**Assigned task**
The span to repeat in the listing below runs from the line containing "pink circle: (260, 257) -> (227, 283), moved" to the line containing "gray arrow: (92, 308) -> (86, 352), turned 36", inclusive. Repeat it exactly, and only it.
──────── Records for the task ────────
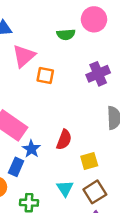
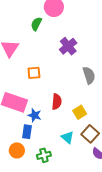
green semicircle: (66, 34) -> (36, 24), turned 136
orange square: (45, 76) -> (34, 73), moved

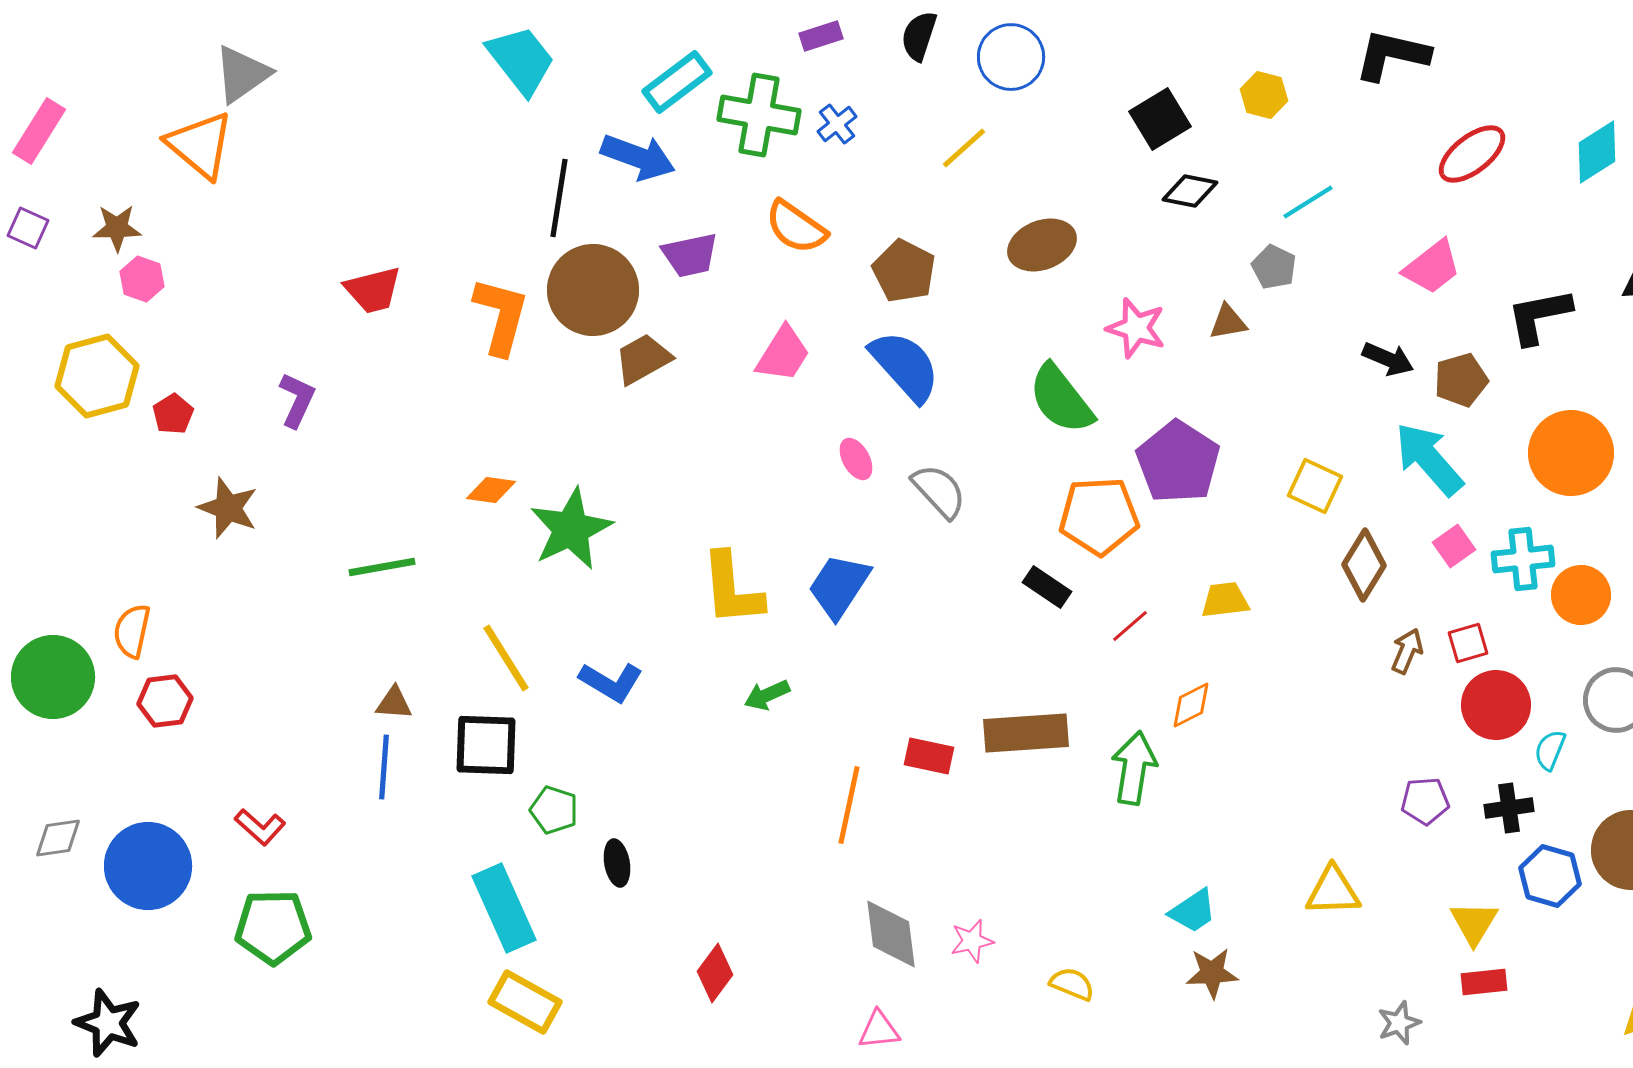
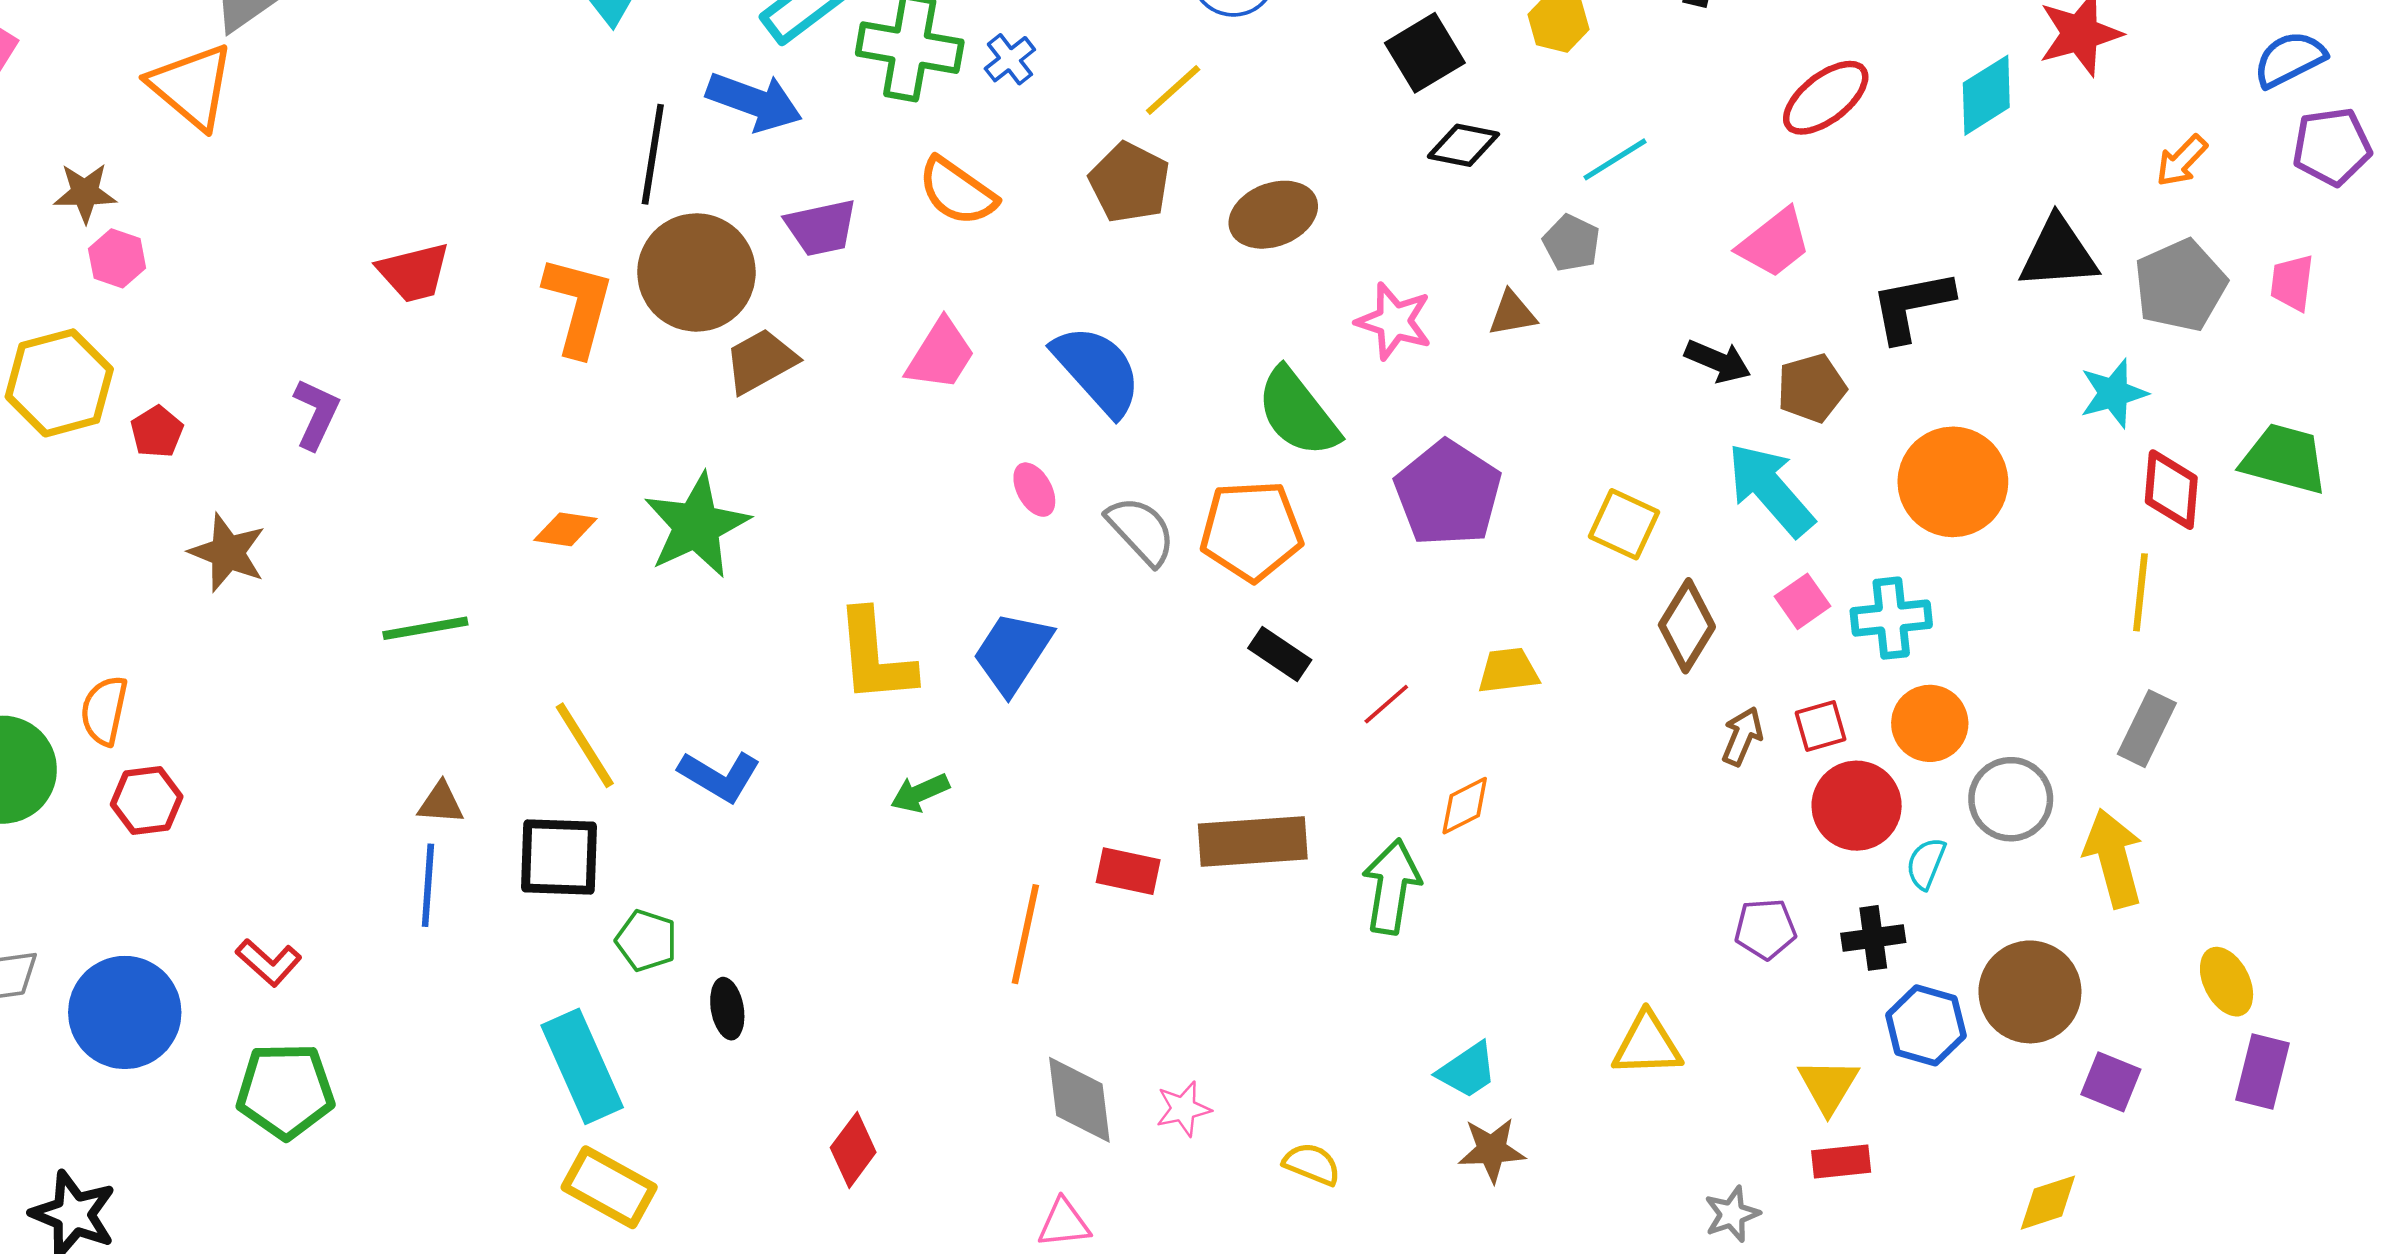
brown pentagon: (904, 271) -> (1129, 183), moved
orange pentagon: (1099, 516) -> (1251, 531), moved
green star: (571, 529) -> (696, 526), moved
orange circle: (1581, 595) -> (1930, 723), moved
────────
──────── Records for the task ────────
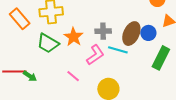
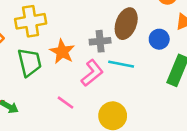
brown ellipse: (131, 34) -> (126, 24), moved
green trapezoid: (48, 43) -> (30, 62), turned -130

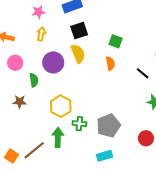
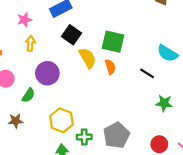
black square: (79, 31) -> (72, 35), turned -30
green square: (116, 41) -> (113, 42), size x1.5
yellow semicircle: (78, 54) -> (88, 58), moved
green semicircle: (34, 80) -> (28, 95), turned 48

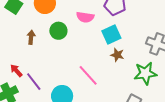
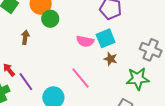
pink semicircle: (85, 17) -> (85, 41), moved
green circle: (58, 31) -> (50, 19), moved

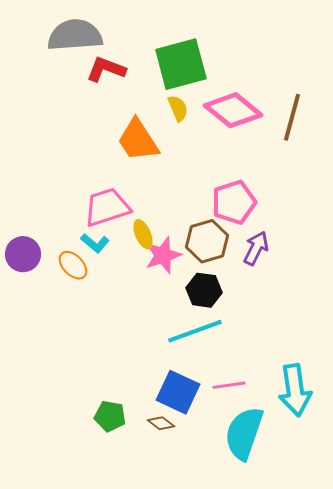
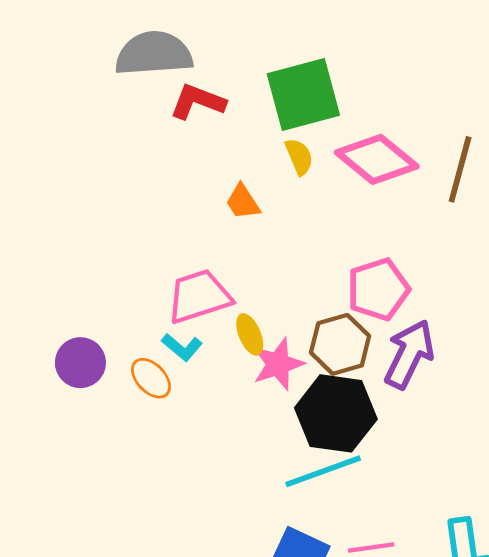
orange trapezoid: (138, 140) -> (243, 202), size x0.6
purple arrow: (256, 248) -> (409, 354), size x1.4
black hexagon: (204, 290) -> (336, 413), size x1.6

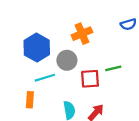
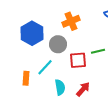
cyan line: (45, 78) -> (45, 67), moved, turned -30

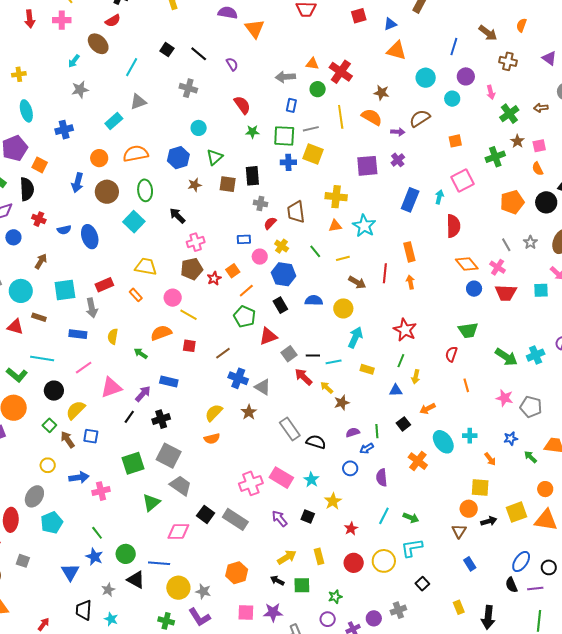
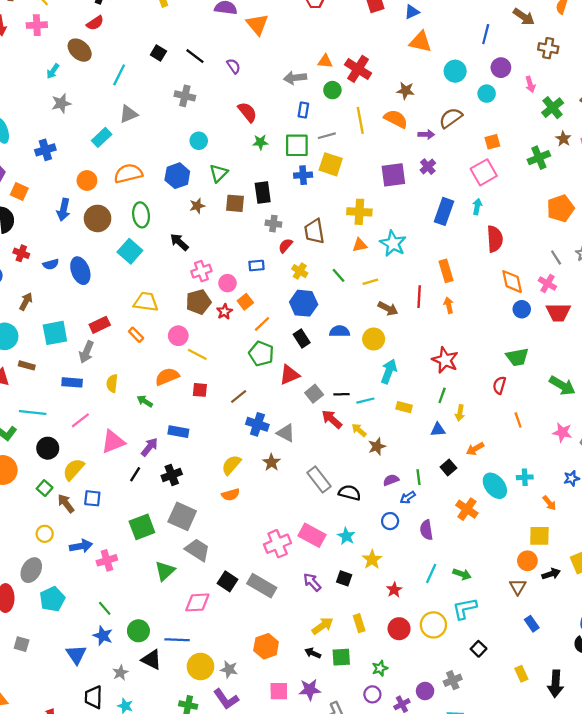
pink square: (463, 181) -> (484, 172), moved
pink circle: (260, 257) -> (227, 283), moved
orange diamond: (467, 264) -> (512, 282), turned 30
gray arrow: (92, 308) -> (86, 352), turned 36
────────
**Task solution**
pink circle: (260, 257) -> (227, 283), moved
orange diamond: (467, 264) -> (512, 282), turned 30
gray arrow: (92, 308) -> (86, 352), turned 36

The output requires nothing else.